## Provided entries
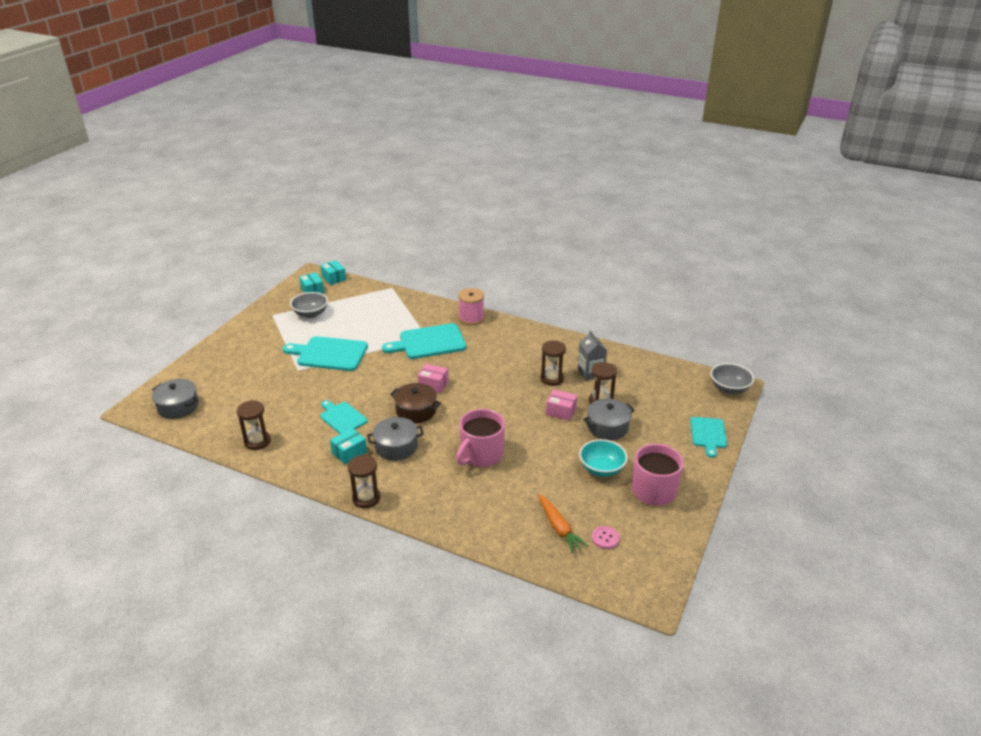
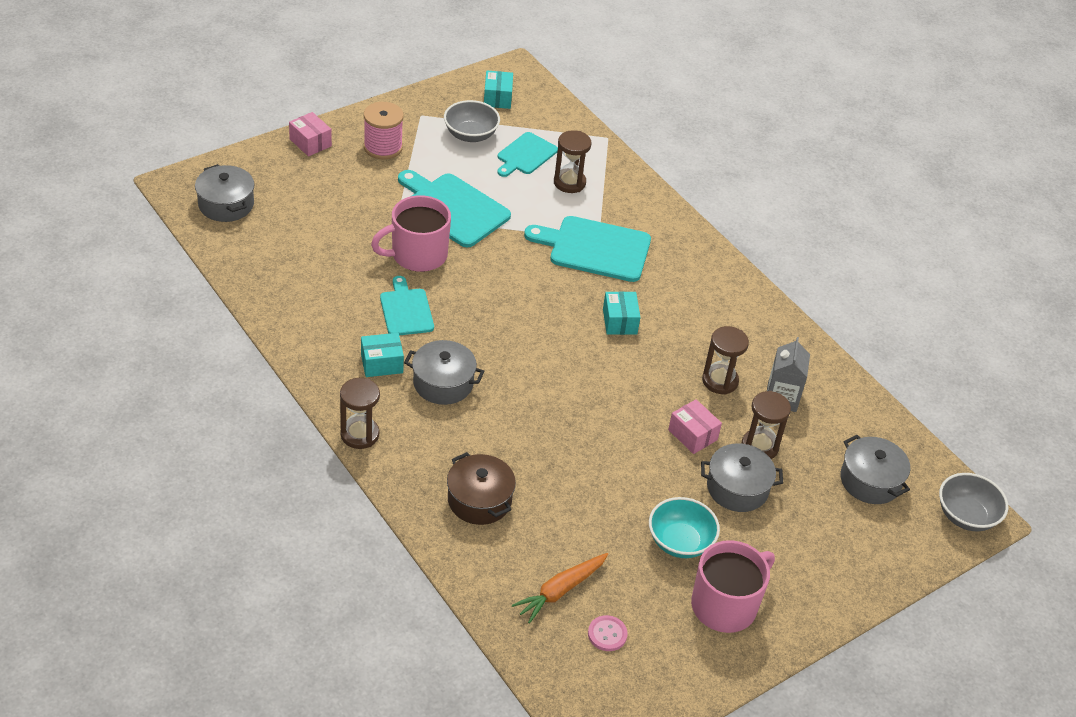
camera: 25 degrees right, 10 degrees up
(257, 441) = (285, 296): brown hourglass -> brown hourglass (569, 183)
(334, 278) = (539, 89): turquoise box -> turquoise box (619, 321)
(416, 411) = (503, 344): brown pot -> brown pot (479, 500)
(433, 384) = (553, 316): pink box -> pink box (310, 143)
(471, 318) = (681, 235): pink spool -> pink spool (383, 147)
(481, 455) = (539, 445): pink mug -> pink mug (417, 255)
(559, 528) = (560, 591): orange carrot -> orange carrot turned 45 degrees clockwise
(669, 393) = (870, 481): none -> grey pot
(708, 434) = (870, 567): turquoise cutting board -> turquoise cutting board (525, 155)

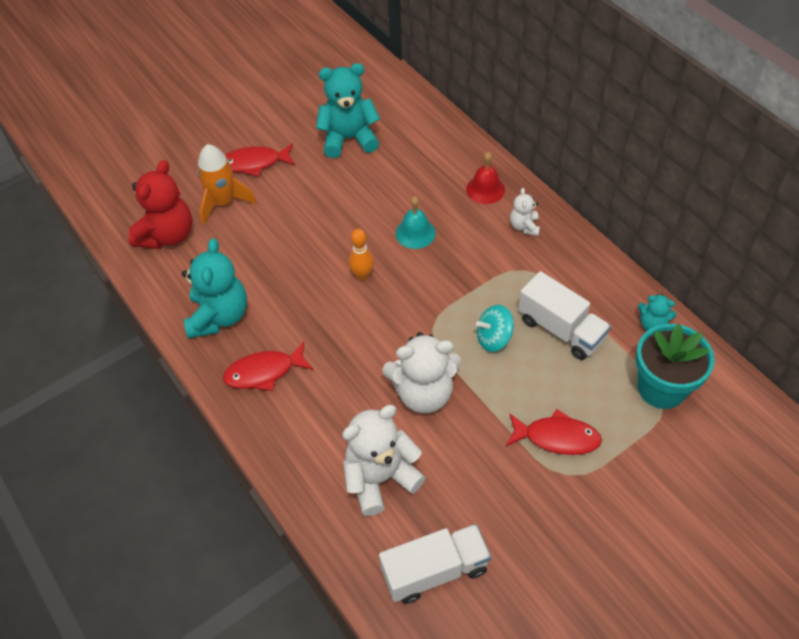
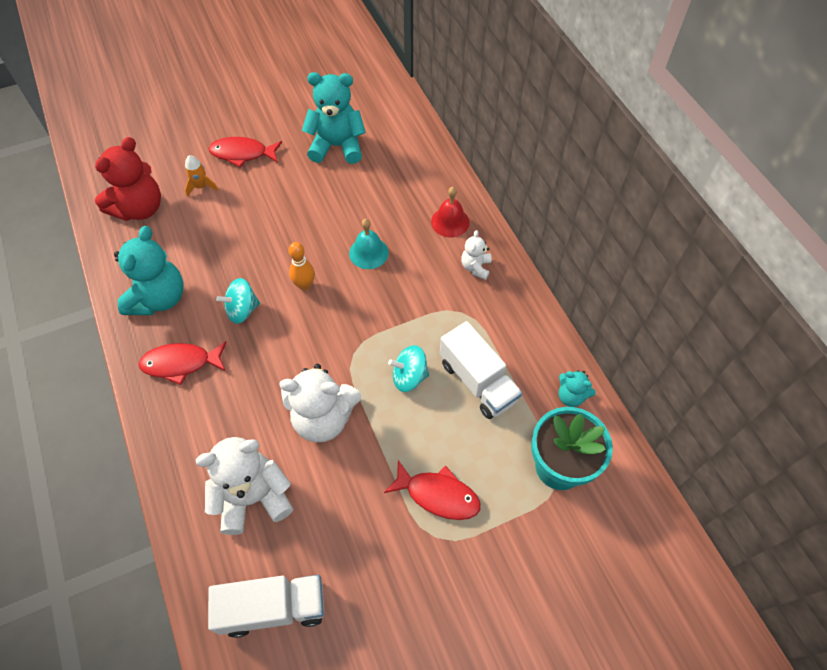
camera: 10 degrees right, 5 degrees up
(223, 202) = (201, 186): orange rocket -> orange rocket, size x0.57
(308, 310) = (242, 310): none -> turquoise spinning top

## Task goal
Please give back exactly, and with no pictures, the lines from where the listing above begins through the line containing "(416, 411) = (503, 344): brown".

## Solved problem
camera: 25 degrees right, 10 degrees up
(257, 441) = (285, 296): brown hourglass -> brown hourglass (569, 183)
(334, 278) = (539, 89): turquoise box -> turquoise box (619, 321)
(416, 411) = (503, 344): brown pot -> brown pot (479, 500)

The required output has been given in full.